▶ [TASK GOAL]
Copy out the listing that follows, exactly, without its pictures.
···
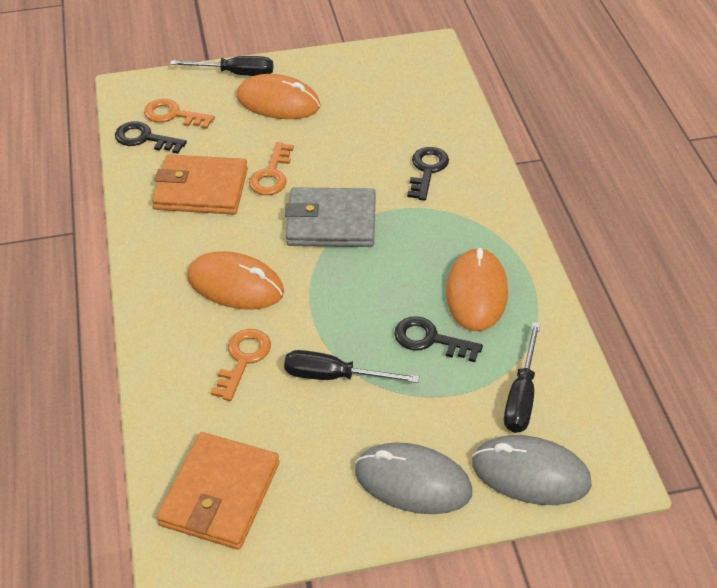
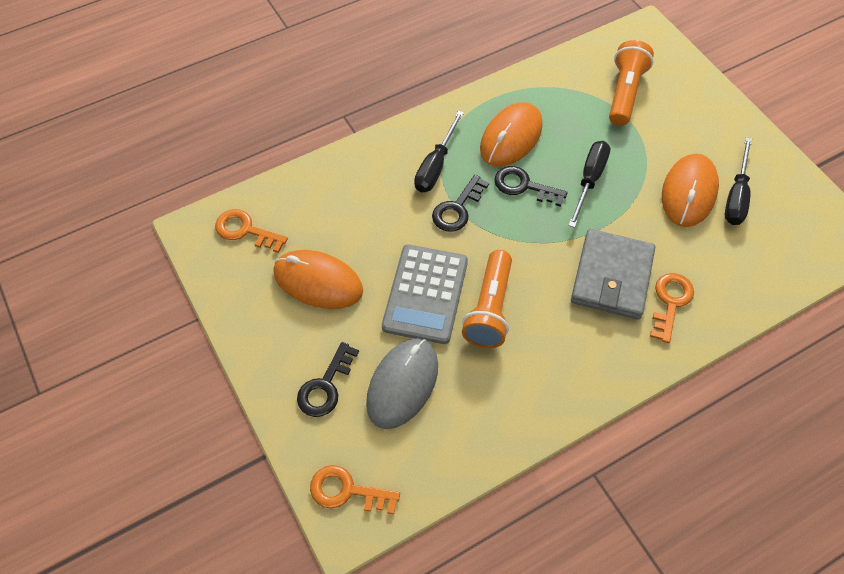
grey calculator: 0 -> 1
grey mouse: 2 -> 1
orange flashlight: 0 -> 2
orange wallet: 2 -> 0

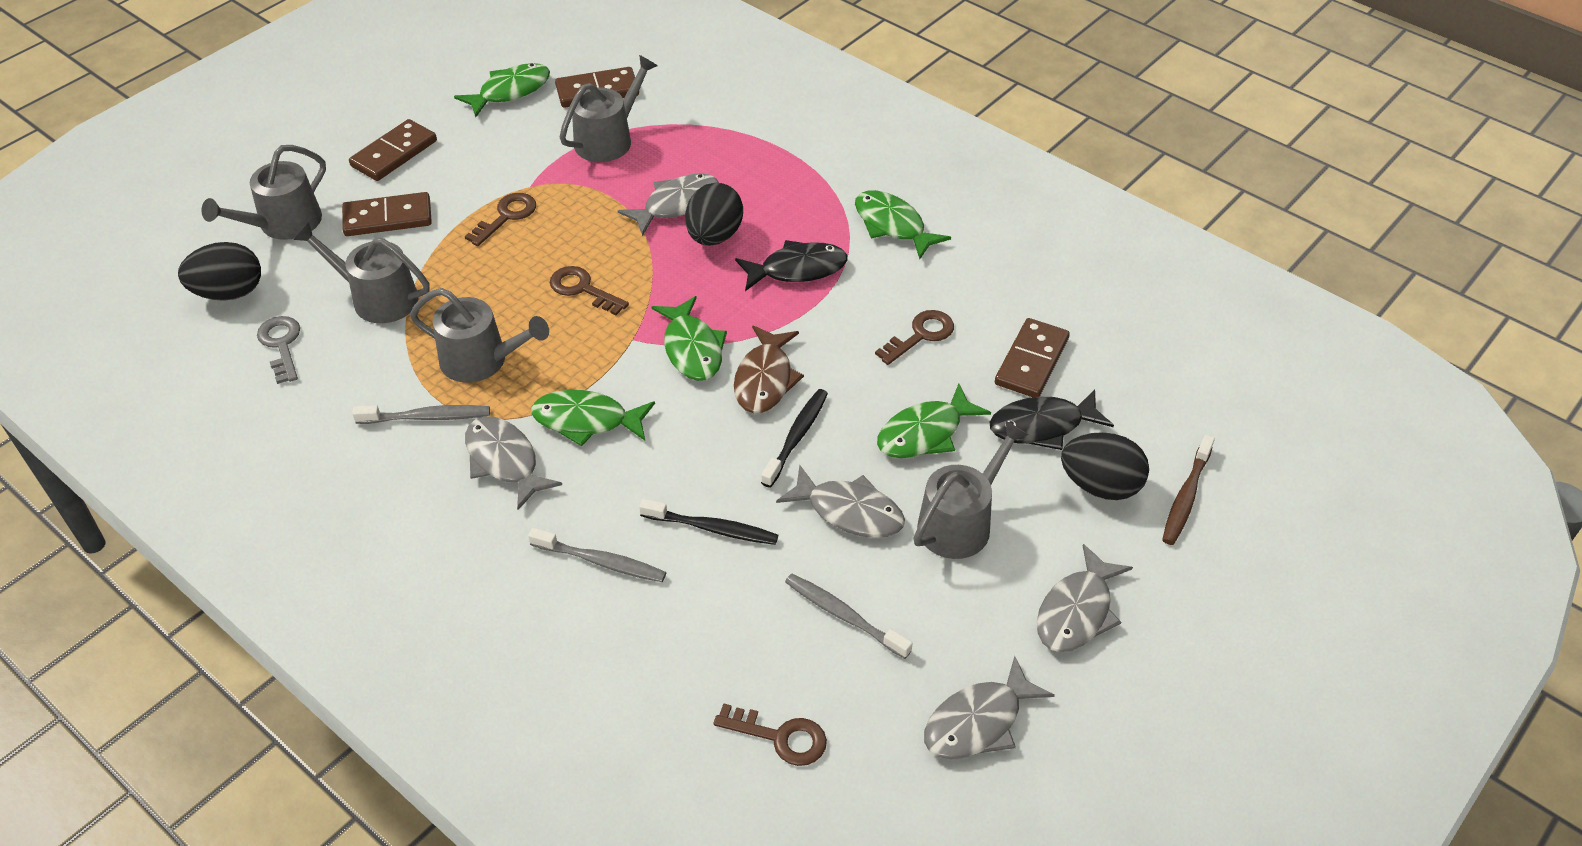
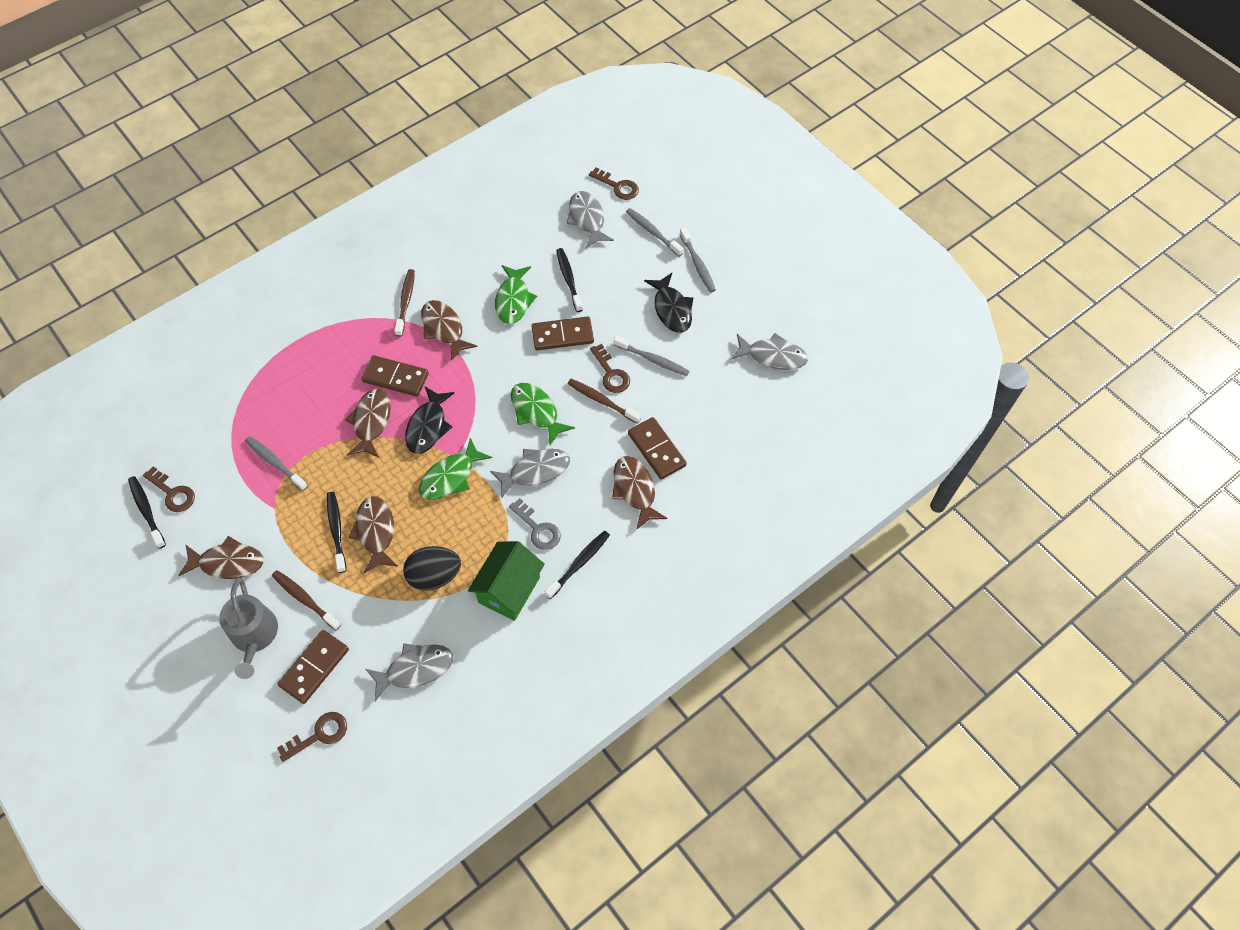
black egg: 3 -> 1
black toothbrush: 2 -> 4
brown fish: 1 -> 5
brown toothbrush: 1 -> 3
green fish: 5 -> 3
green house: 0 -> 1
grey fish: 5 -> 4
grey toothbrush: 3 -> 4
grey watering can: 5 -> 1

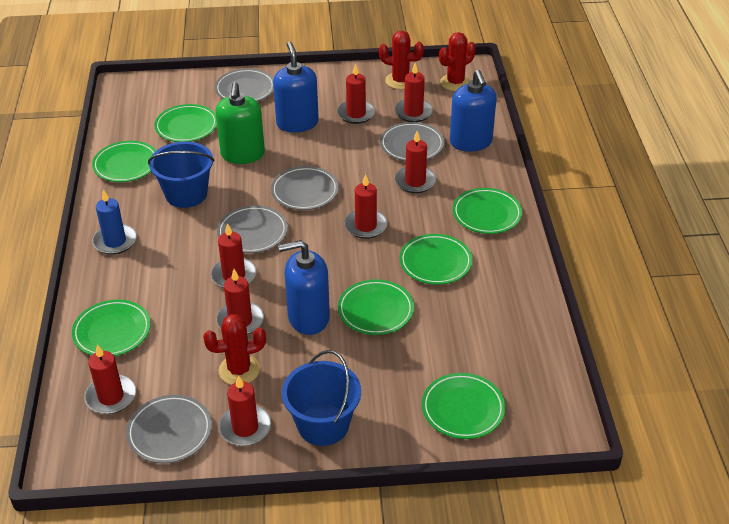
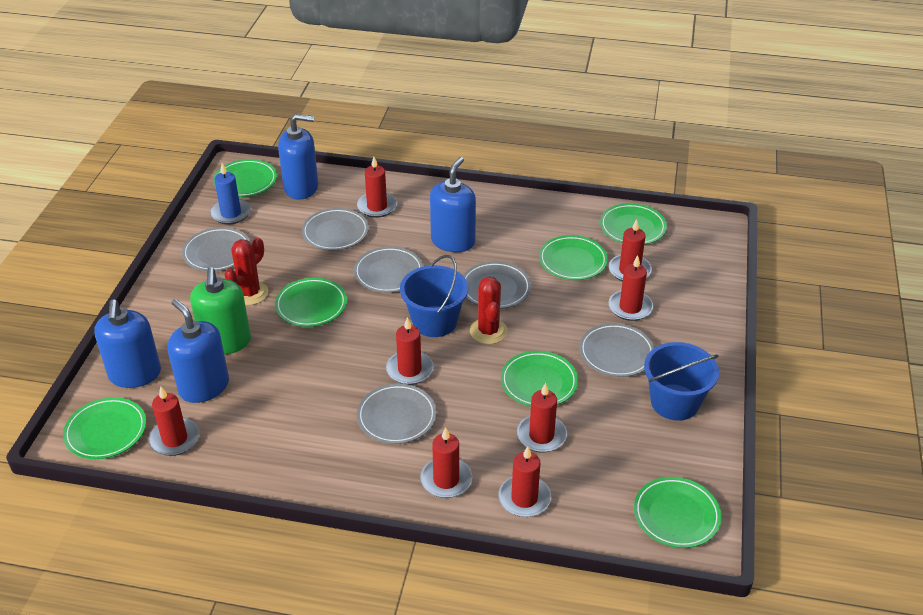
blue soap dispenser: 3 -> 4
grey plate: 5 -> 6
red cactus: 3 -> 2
···
▶ [ANSWER SECTION]
grey calculator: 0 -> 1
grey mouse: 2 -> 1
orange flashlight: 0 -> 2
orange wallet: 2 -> 0

black egg: 3 -> 1
black toothbrush: 2 -> 4
brown fish: 1 -> 5
brown toothbrush: 1 -> 3
green fish: 5 -> 3
green house: 0 -> 1
grey fish: 5 -> 4
grey toothbrush: 3 -> 4
grey watering can: 5 -> 1

blue soap dispenser: 3 -> 4
grey plate: 5 -> 6
red cactus: 3 -> 2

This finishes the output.